Job: Return copies of the lines below that mention "brown".

Records for the exercise section start

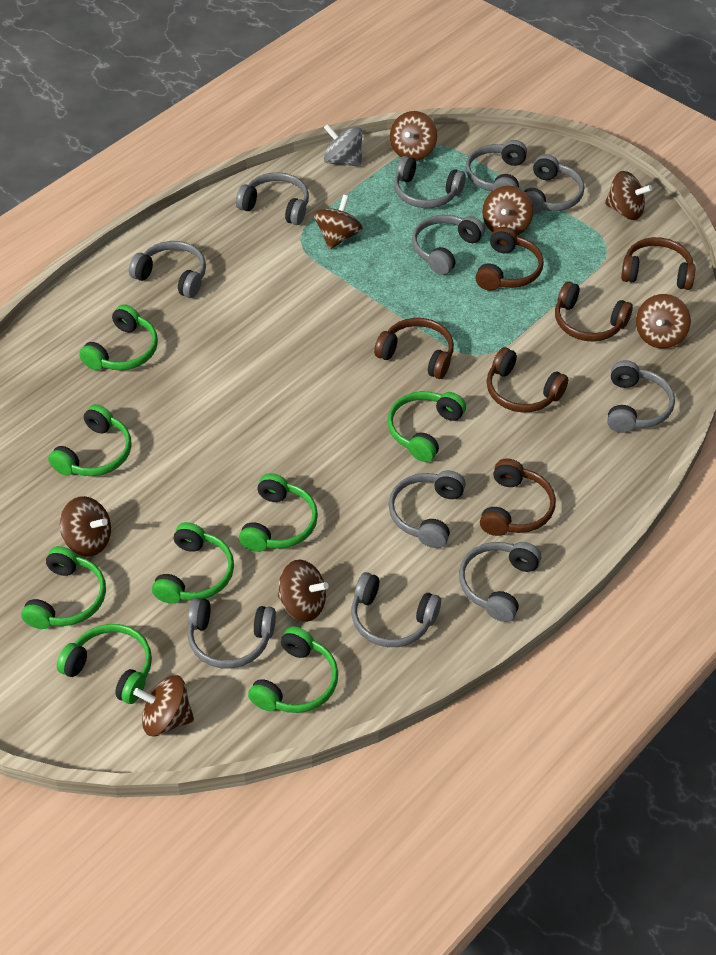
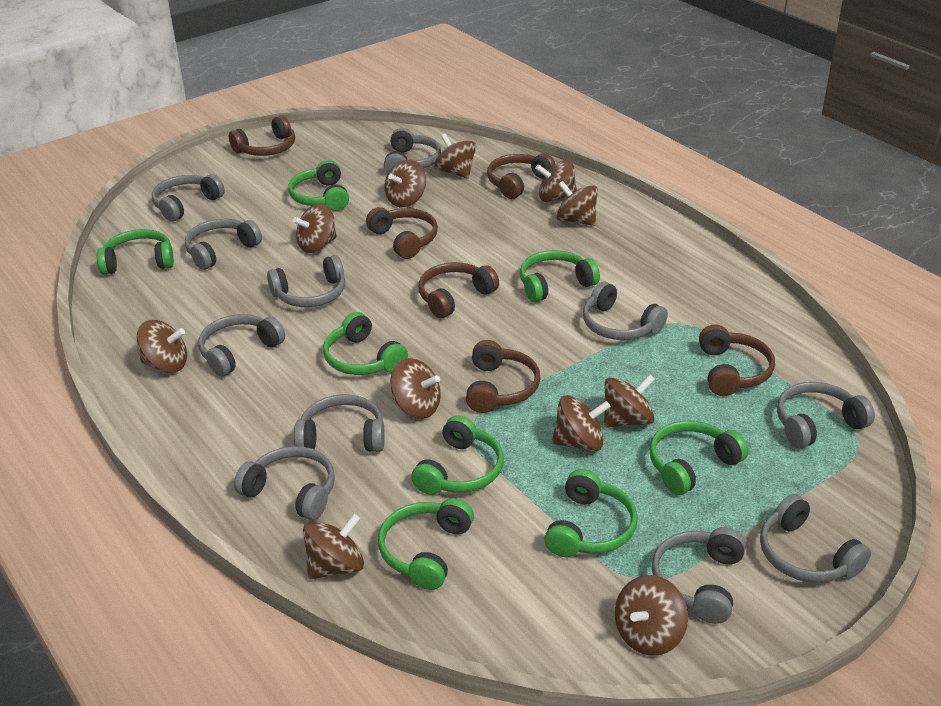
brown spinning top: [59,496,111,557] [133,675,194,736] [278,559,329,622] [314,195,363,250] [390,111,437,161] [482,186,533,235] [605,171,652,220] [636,294,691,349] = 8 -> [136,320,187,373] [293,203,337,253] [303,514,364,580] [384,160,426,207] [390,358,441,419] [434,133,476,179] [535,160,577,202] [552,395,611,452] [557,181,598,226] [604,374,655,428] [615,575,688,656] = 11
grey spinning top: [324,124,362,167] = 1 -> none = 0

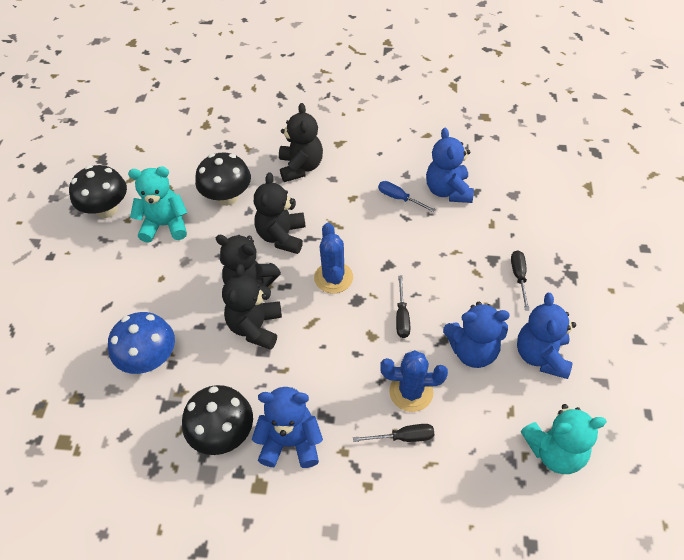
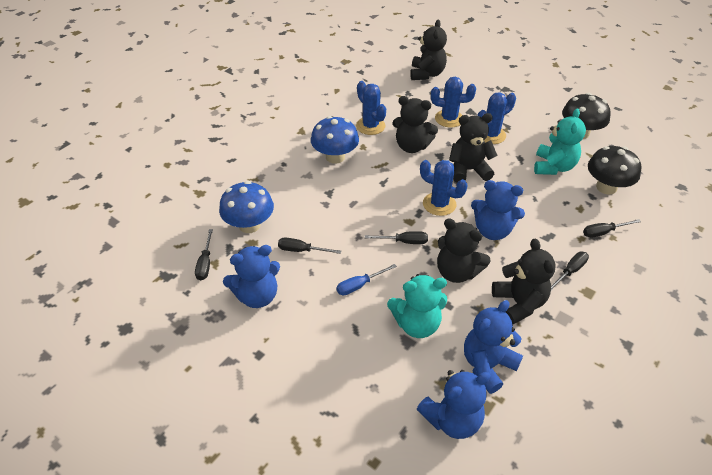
black mushroom: [69,165,127,218] [182,385,253,455] [195,152,251,206] = 3 -> [562,93,611,139] [588,146,641,194] = 2
black screwdriver: [353,424,434,442] [396,276,410,338] [511,250,529,311] = 3 -> [195,229,213,280] [278,237,341,254] [365,231,428,244] [551,251,589,291] [583,219,641,238] = 5
black teddy bear: [216,235,281,287] [222,264,282,350] [254,172,306,254] [279,103,323,182] = 4 -> [392,96,438,153] [410,19,447,80] [437,218,490,283] [449,113,498,183] [492,238,555,325] = 5
blue cactus: [314,223,353,294] [380,350,448,412] = 2 -> [356,81,386,135] [420,160,468,216] [431,77,476,128] [477,92,516,144] = 4
blue mushroom: [108,312,175,374] = 1 -> [219,181,274,233] [311,116,359,164] = 2

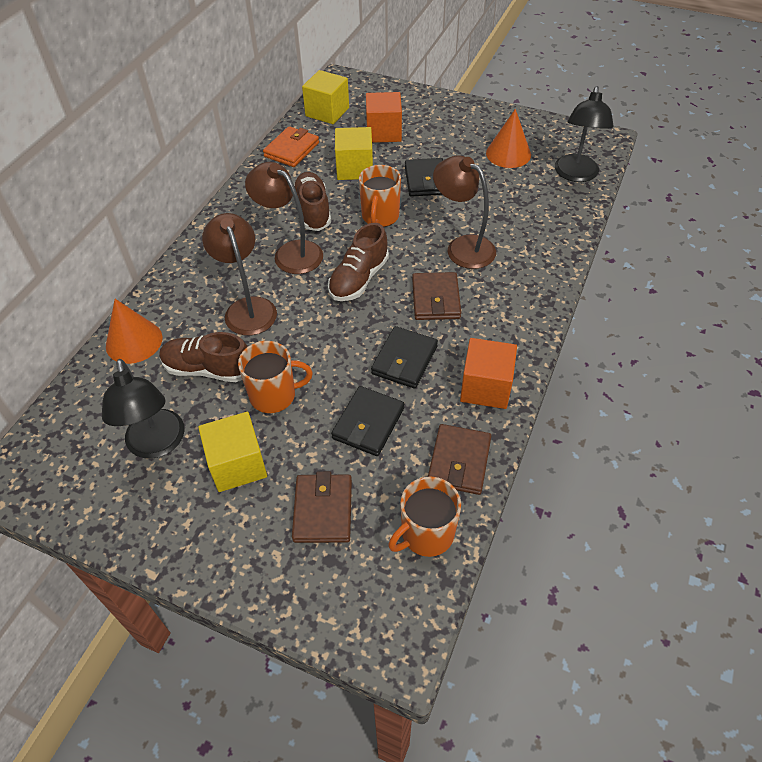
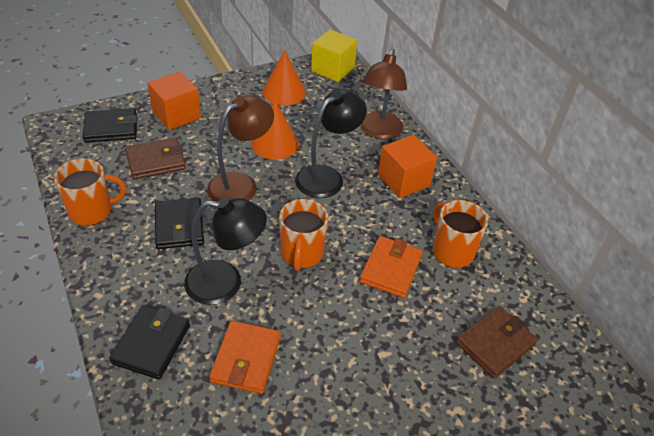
brown lamp: [202,213,277,336] [245,162,323,274] [433,155,496,269] = 3 -> [207,95,274,202] [360,49,407,140] = 2
brown shoe: [159,332,248,382] [294,172,331,231] [328,223,389,301] = 3 -> none = 0
brown wallet: [292,471,352,543] [412,272,461,320] [428,424,491,495] = 3 -> [125,138,186,179] [456,306,538,379] = 2
orange wallet: [263,126,319,167] = 1 -> [209,321,281,394] [360,236,423,298] = 2
yellow cube: [198,412,267,492] [302,70,349,124] [335,127,373,180] = 3 -> [311,29,357,82] = 1

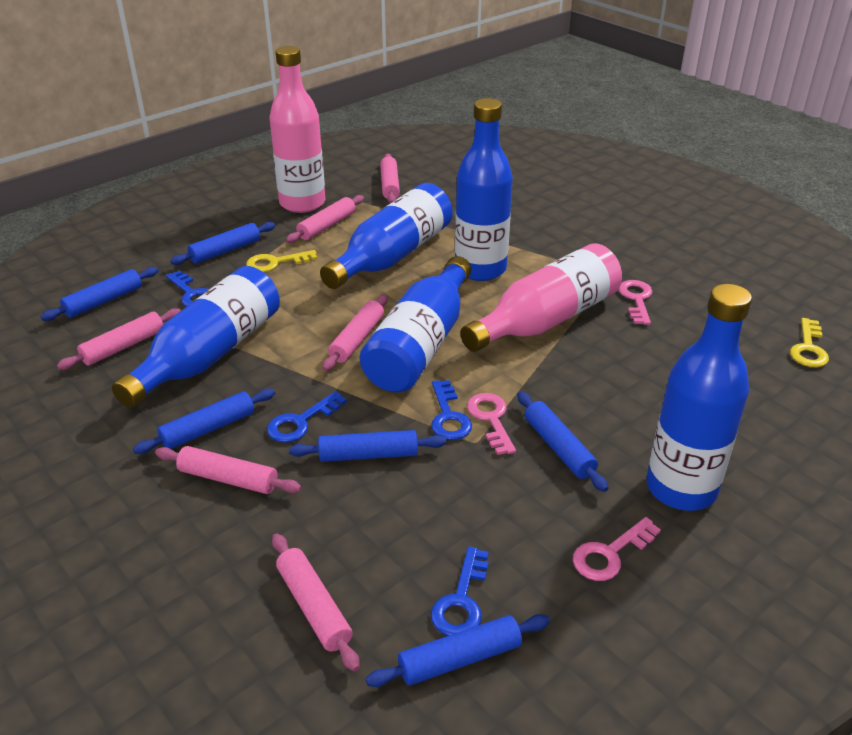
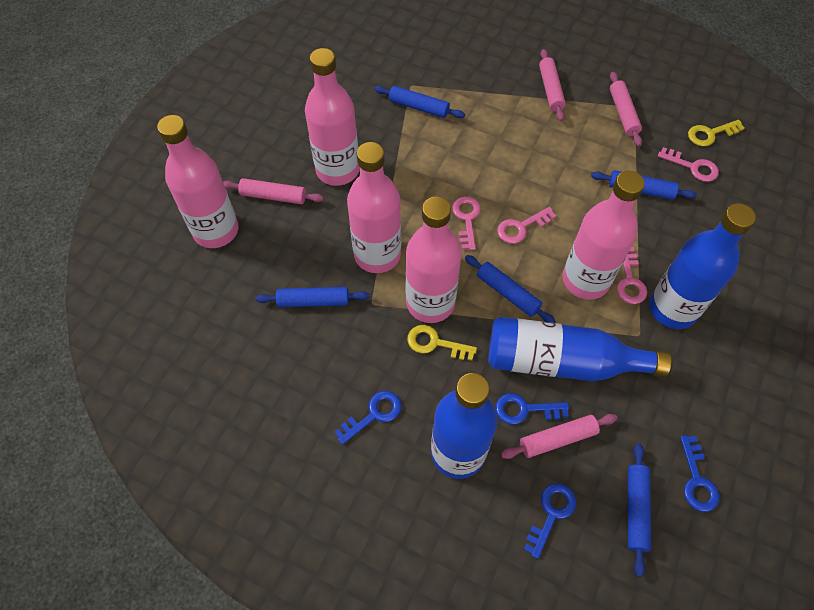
blue bottle: [112,266,280,408] [320,183,453,289] [360,256,471,392] [455,98,513,281] [647,284,752,511] = 5 -> [431,373,497,479] [488,317,671,381] [649,203,756,329] = 3
blue rolling pin: [40,267,159,321] [133,388,275,454] [170,222,275,265] [289,430,446,462] [366,614,550,687] [517,392,608,492] = 6 -> [255,287,369,307] [374,86,465,118] [465,255,556,323] [591,170,697,200] [628,443,651,577] = 5
pink bottle: [269,46,325,213] [460,243,622,352] = 2 -> [157,115,239,248] [305,48,360,186] [347,142,401,273] [406,197,462,323] [563,171,645,300] = 5
pink key: [467,393,516,455] [573,517,661,581] [619,280,652,325] = 3 -> [452,196,481,250] [497,207,556,244] [616,247,647,304] [658,147,719,182] = 4
pink rolling pin: [57,308,181,370] [155,446,301,494] [272,533,360,672] [286,195,364,243] [322,294,388,371] [380,154,400,203] = 6 -> [223,178,324,204] [501,414,618,459] [539,49,566,121] [610,72,642,147] = 4

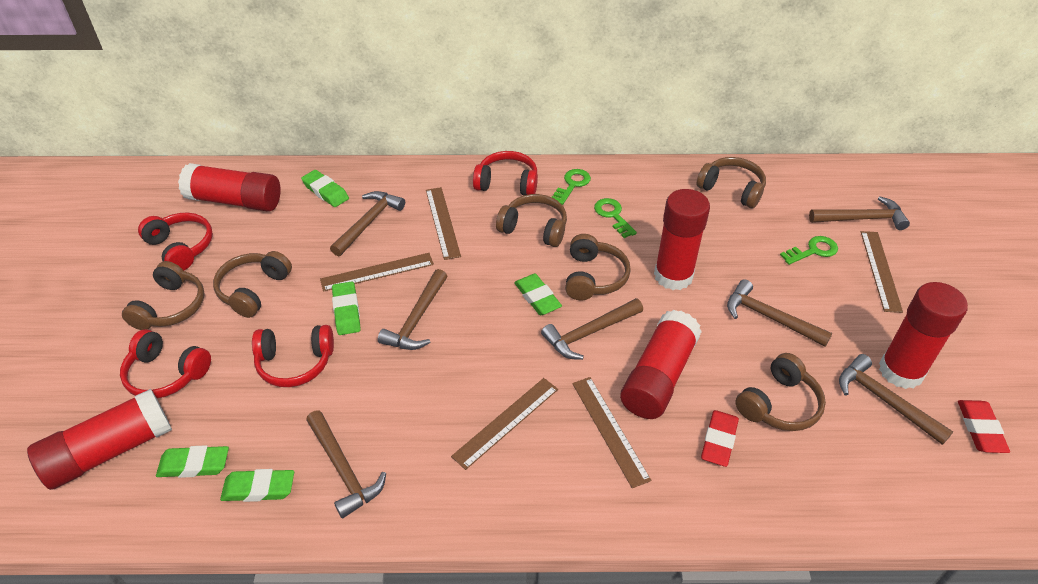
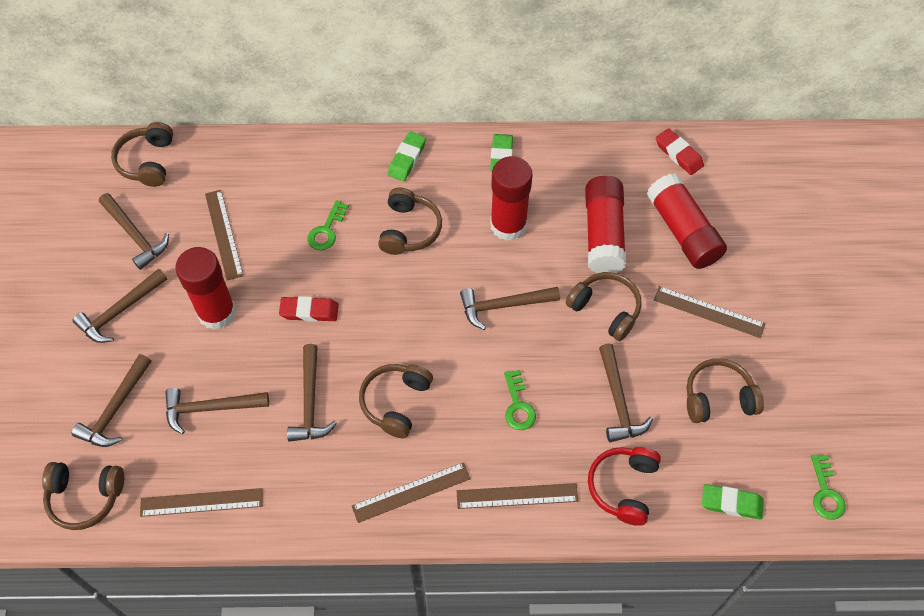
green eraser: [156,445,229,478] [220,469,294,502] [301,170,349,207] [332,281,361,335] [514,274,562,315] = 5 -> [388,131,426,181] [490,134,513,172] [702,484,764,520] = 3
red glue stick: [27,389,172,490] [178,163,281,212] [620,310,702,419] [654,189,710,290] [879,282,968,389] = 5 -> [175,247,236,330] [490,156,532,241] [585,176,626,273] [647,173,727,269] = 4
red headphones: [120,329,211,399] [138,213,213,270] [252,325,334,387] [473,151,538,195] = 4 -> [588,447,661,526] = 1

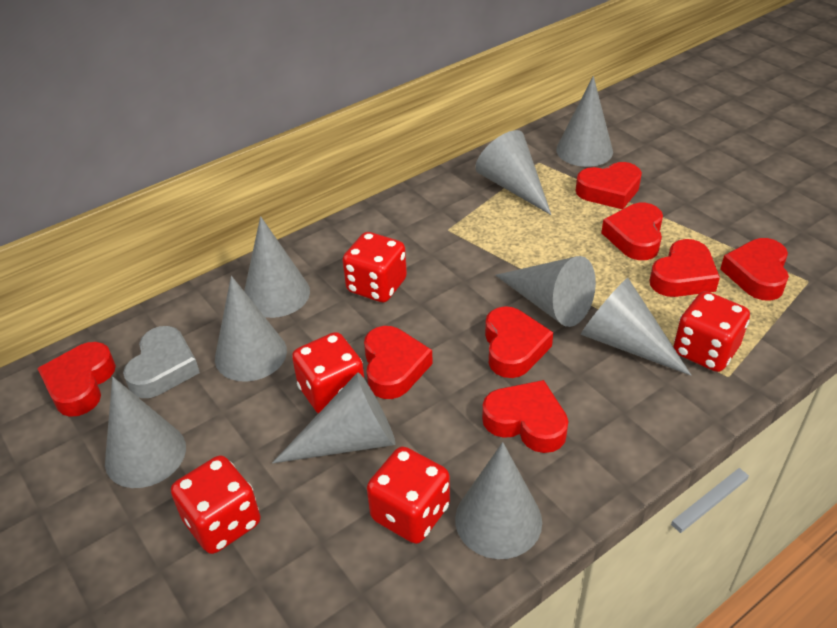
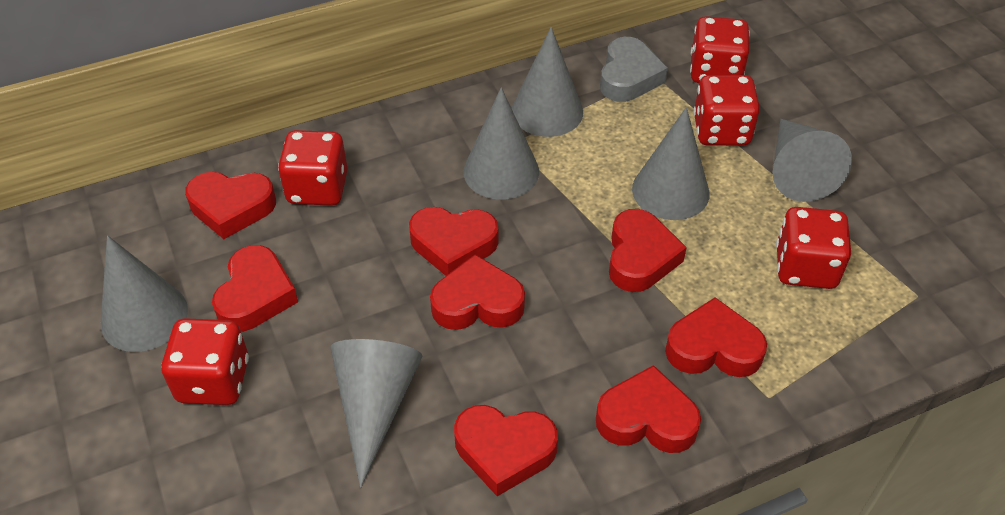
grey cone: [105,377,186,488] [215,276,287,382] [244,216,310,318] [272,372,395,463] [455,442,542,559] [475,130,551,215] [495,256,596,327] [556,76,613,167] [581,278,691,376] = 9 -> [101,236,188,352] [330,339,423,488] [464,87,539,200] [512,27,583,137] [632,107,709,220] [773,119,852,202] = 6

Records for the exercise section end

Response area:
brown spinning top: [59,496,111,557] [133,675,194,736] [278,559,329,622] [314,195,363,250] [390,111,437,161] [482,186,533,235] [605,171,652,220] [636,294,691,349] = 8 -> [136,320,187,373] [293,203,337,253] [303,514,364,580] [384,160,426,207] [390,358,441,419] [434,133,476,179] [535,160,577,202] [552,395,611,452] [557,181,598,226] [604,374,655,428] [615,575,688,656] = 11
brown lamp: [202,213,277,336] [245,162,323,274] [433,155,496,269] = 3 -> [207,95,274,202] [360,49,407,140] = 2
brown shoe: [159,332,248,382] [294,172,331,231] [328,223,389,301] = 3 -> none = 0
brown wallet: [292,471,352,543] [412,272,461,320] [428,424,491,495] = 3 -> [125,138,186,179] [456,306,538,379] = 2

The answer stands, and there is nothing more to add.